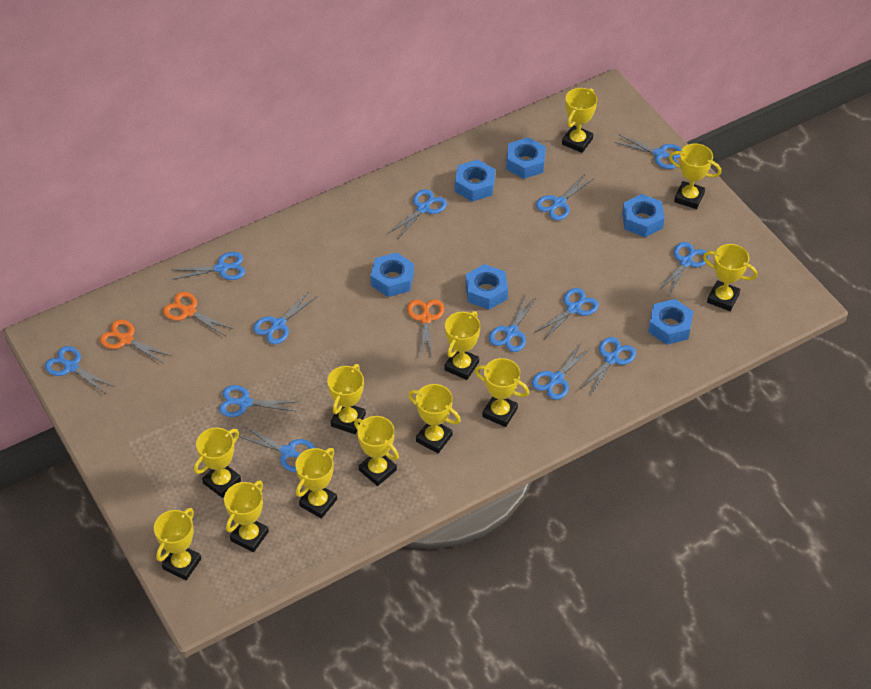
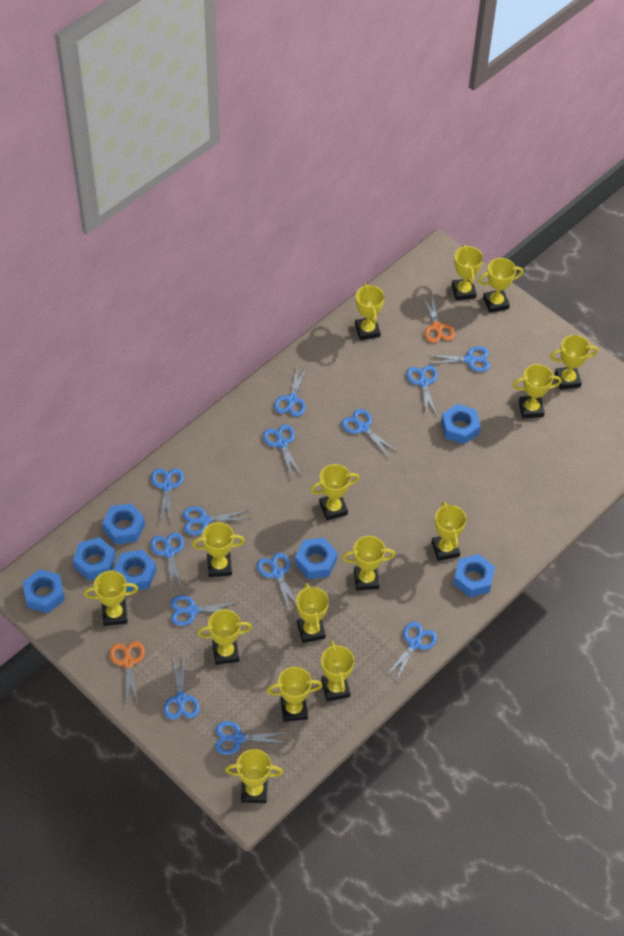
blue nut: 6 -> 7
orange scissors: 3 -> 2
yellow trophy: 12 -> 15

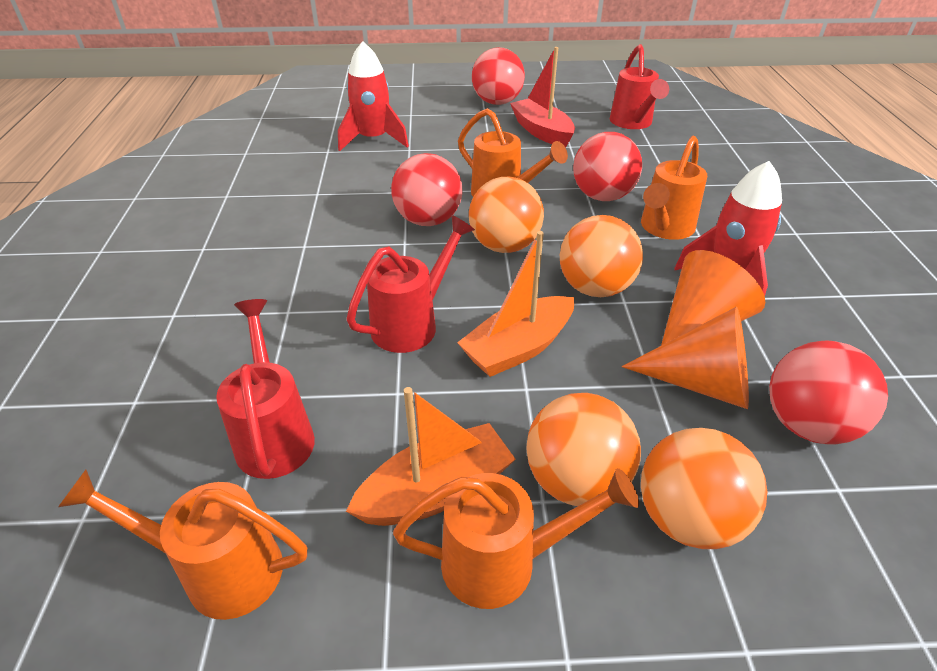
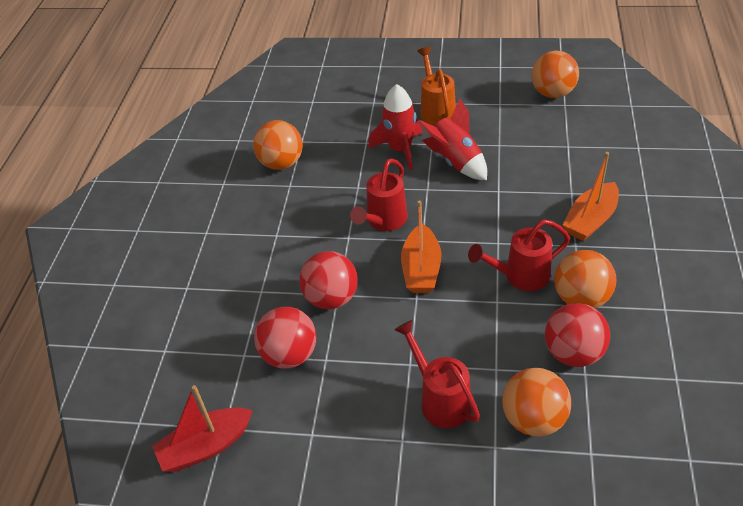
orange cone: 2 -> 0
orange watering can: 4 -> 1
red ball: 4 -> 3

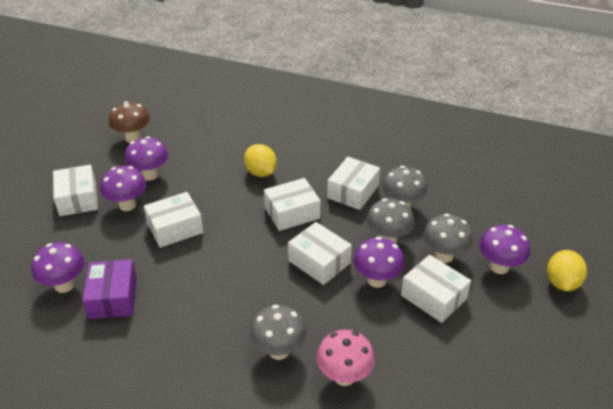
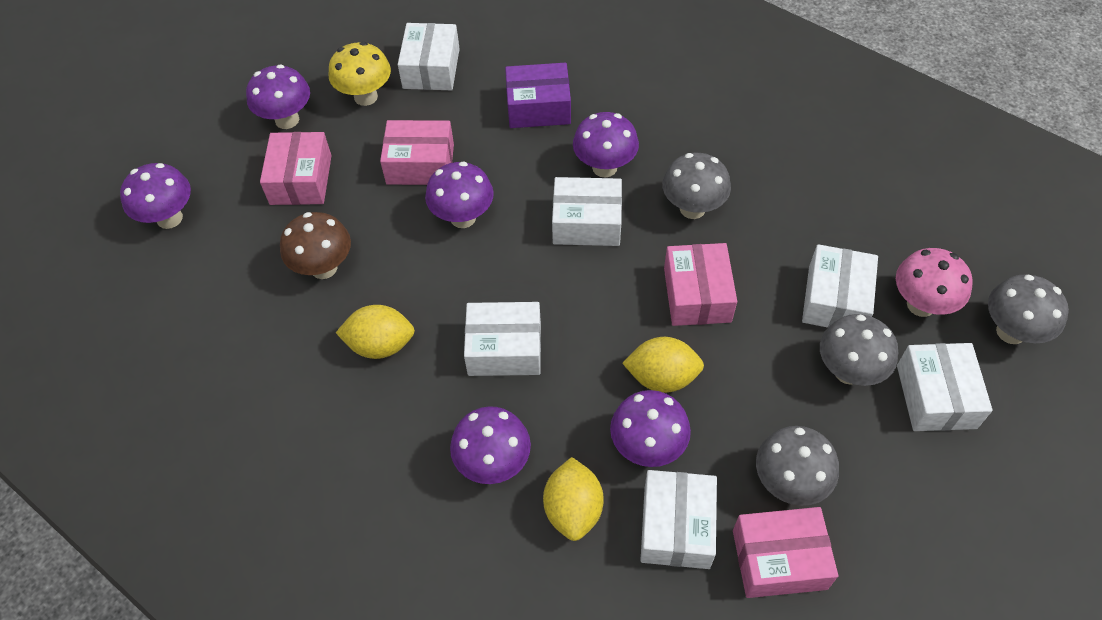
pink box: 0 -> 4
purple mushroom: 5 -> 6
yellow lemon: 2 -> 3
yellow mushroom: 0 -> 1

#####

Directions
Repeat the listing in full and to the letter, excluding every image.

Exercise result
blue nut: 6 -> 7
orange scissors: 3 -> 2
yellow trophy: 12 -> 15

orange cone: 2 -> 0
orange watering can: 4 -> 1
red ball: 4 -> 3

pink box: 0 -> 4
purple mushroom: 5 -> 6
yellow lemon: 2 -> 3
yellow mushroom: 0 -> 1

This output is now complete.